**What you have to do**. Extract each line of the data and write it out again exactly.

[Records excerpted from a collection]
▽

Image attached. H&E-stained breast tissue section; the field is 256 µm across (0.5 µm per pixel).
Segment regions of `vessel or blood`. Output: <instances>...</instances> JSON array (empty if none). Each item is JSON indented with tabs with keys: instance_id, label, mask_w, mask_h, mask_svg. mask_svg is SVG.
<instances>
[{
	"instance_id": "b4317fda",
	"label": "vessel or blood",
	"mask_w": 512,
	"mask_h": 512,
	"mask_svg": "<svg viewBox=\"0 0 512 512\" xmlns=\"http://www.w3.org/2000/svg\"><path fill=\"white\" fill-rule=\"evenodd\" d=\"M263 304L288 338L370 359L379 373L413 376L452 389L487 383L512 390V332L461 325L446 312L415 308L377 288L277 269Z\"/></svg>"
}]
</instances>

△

**Answer below**.
Image attached. H&E-stained breast tissue section; the field is 256 µm across (0.5 µm per pixel).
Segment regions of `vessel or blood`. Output: <instances>...</instances> JSON array (empty if none). Each item is JSON indented with tabs with keys: instance_id, label, mask_w, mask_h, mask_svg. mask_svg is SVG.
<instances>
[{
	"instance_id": "b4317fda",
	"label": "vessel or blood",
	"mask_w": 512,
	"mask_h": 512,
	"mask_svg": "<svg viewBox=\"0 0 512 512\" xmlns=\"http://www.w3.org/2000/svg\"><path fill=\"white\" fill-rule=\"evenodd\" d=\"M263 304L288 338L370 359L379 373L413 376L452 389L487 383L512 390V332L461 325L446 312L415 308L377 288L277 269Z\"/></svg>"
}]
</instances>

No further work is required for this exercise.